◆ **YOUR INSTRUCTIONS**: Lines from the line with "relocated: plátano [verde]" to the line with "colour: móvil [turquesa]" in the entries below, and only those, must be output exactly, with both ends included.

** DATA SHOWN follows **

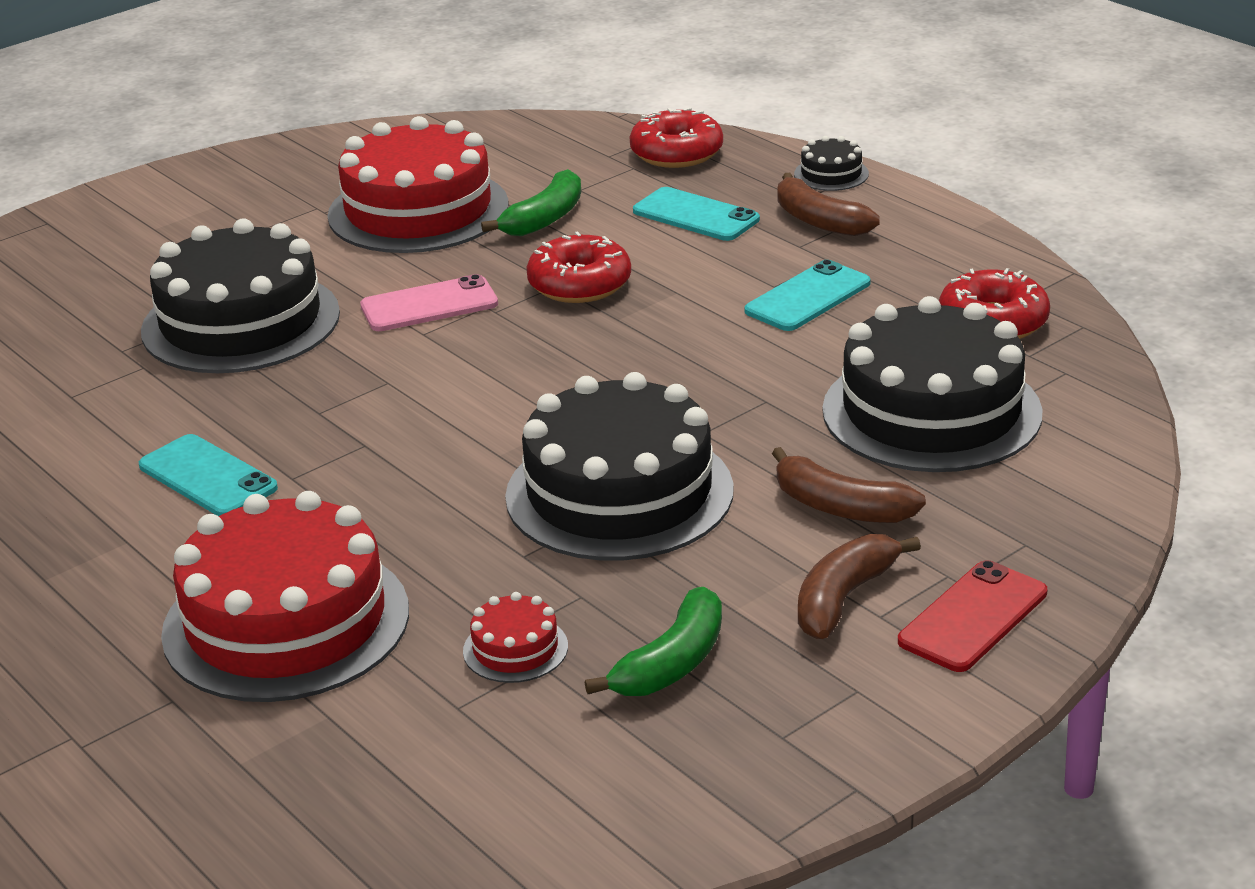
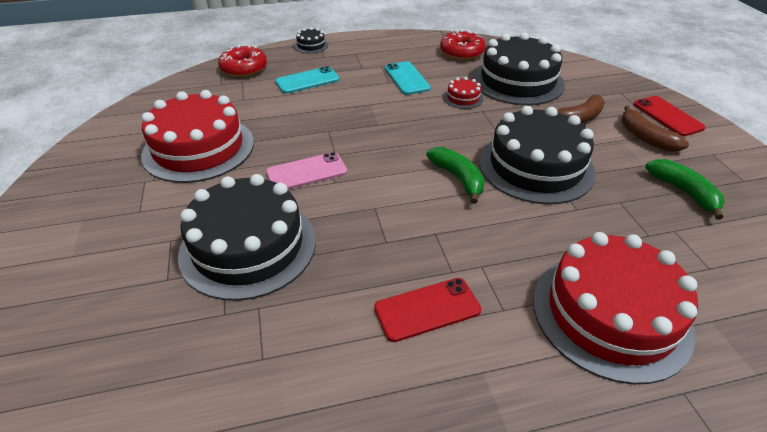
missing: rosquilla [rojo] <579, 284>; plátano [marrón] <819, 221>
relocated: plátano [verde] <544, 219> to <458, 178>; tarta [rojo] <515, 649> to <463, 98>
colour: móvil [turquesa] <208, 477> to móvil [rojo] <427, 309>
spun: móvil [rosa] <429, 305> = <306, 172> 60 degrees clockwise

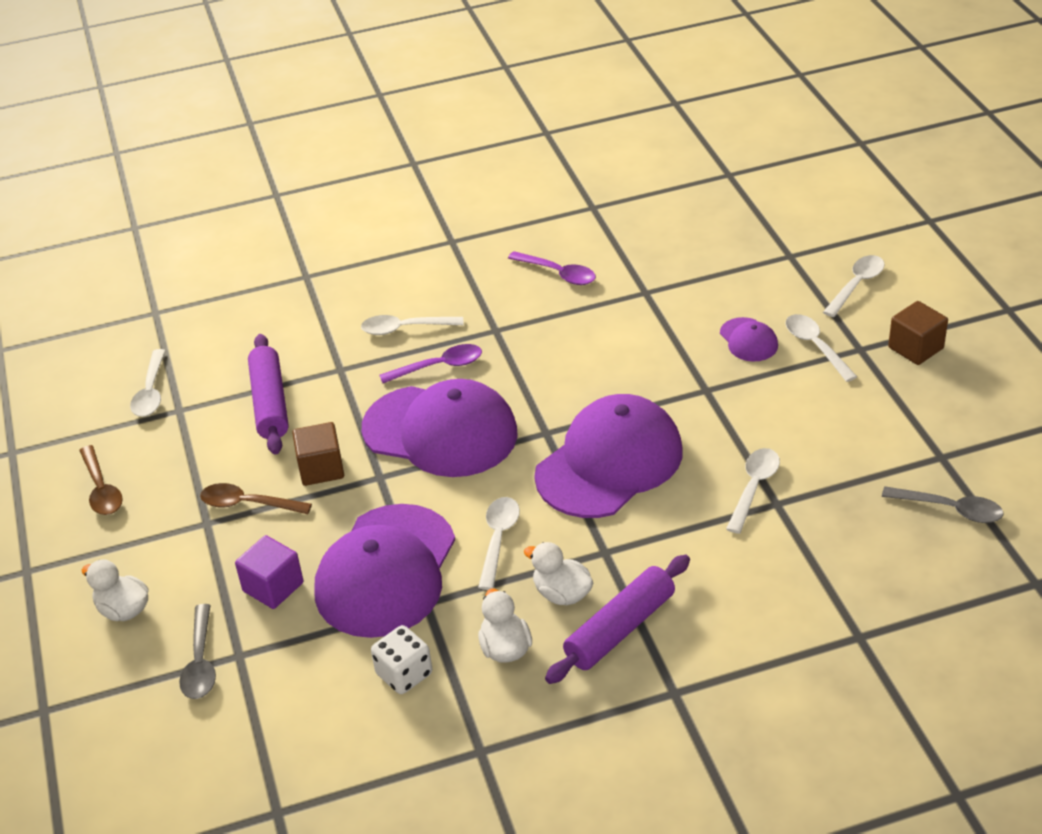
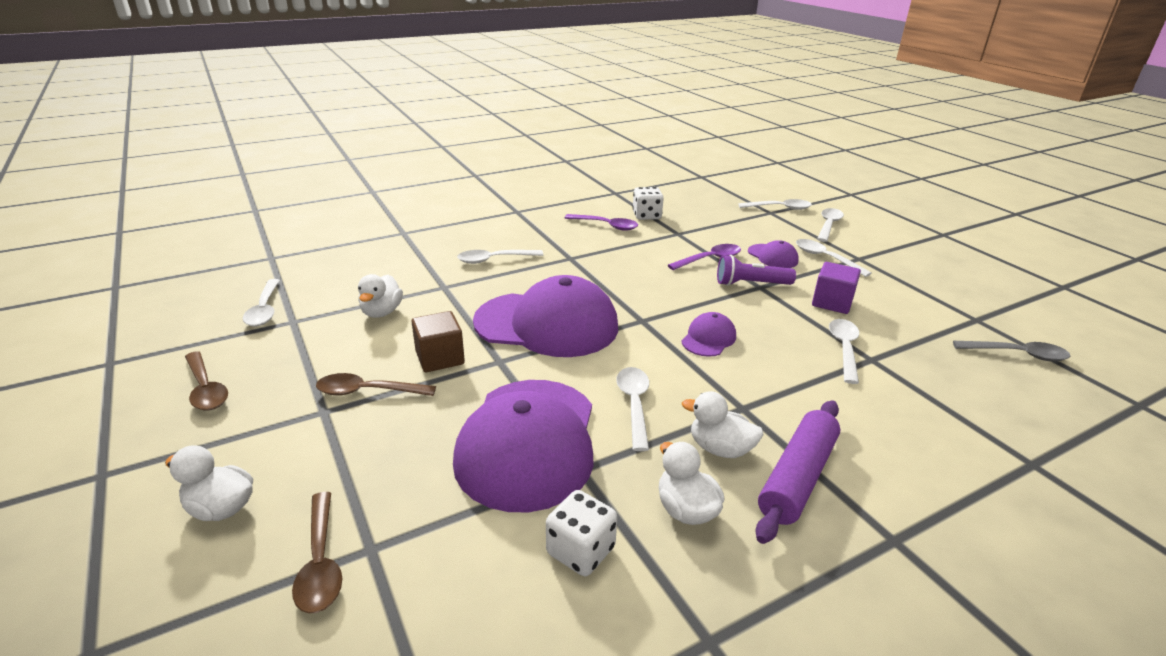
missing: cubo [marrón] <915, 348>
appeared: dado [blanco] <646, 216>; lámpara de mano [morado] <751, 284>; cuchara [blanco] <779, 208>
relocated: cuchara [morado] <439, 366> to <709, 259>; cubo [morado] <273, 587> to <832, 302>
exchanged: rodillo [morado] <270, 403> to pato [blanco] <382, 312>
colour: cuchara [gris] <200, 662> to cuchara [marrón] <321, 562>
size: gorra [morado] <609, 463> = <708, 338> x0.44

** End of DATA SHOWN **
** DATA SHOWN follows **

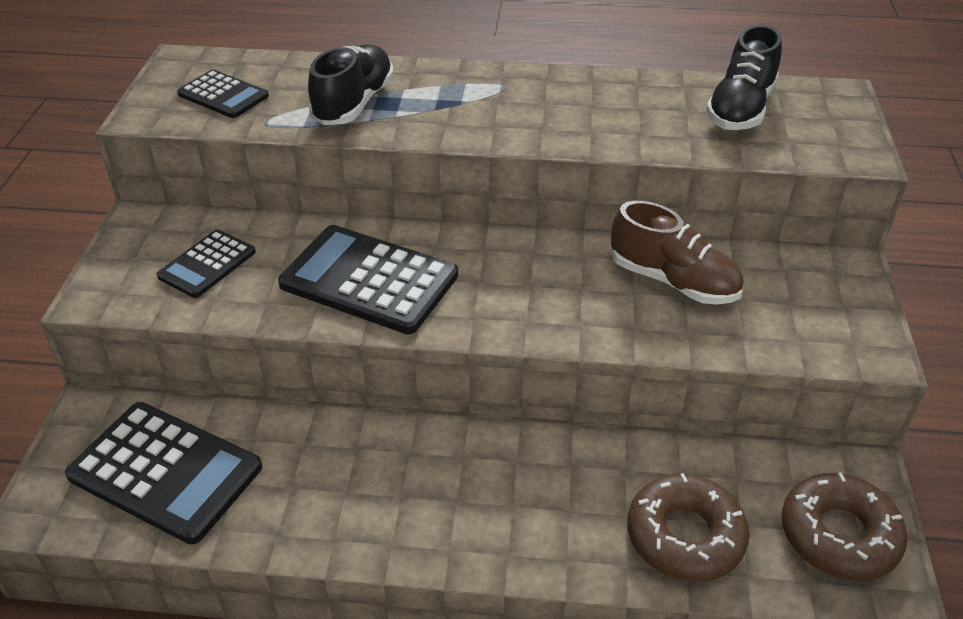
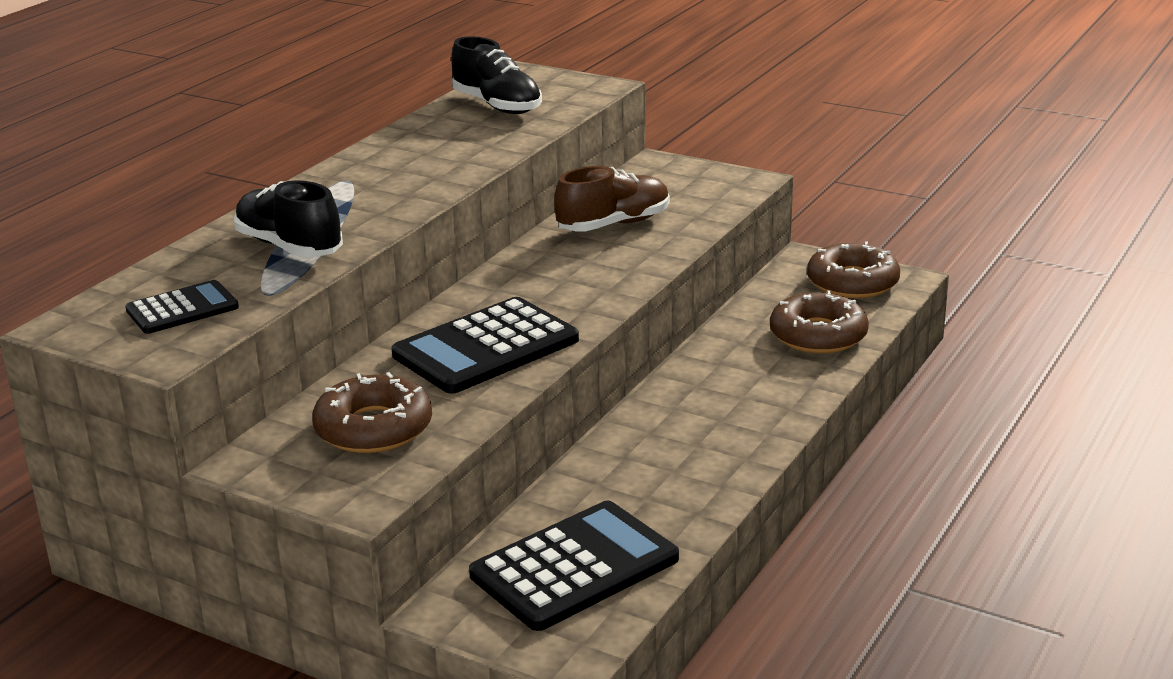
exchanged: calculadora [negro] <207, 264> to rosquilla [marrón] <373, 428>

** End of DATA SHOWN **

◆ **ANSWER BOX**:
relocated: plátano [verde] <544, 219> to <458, 178>; tarta [rojo] <515, 649> to <463, 98>
colour: móvil [turquesa] <208, 477> to móvil [rojo] <427, 309>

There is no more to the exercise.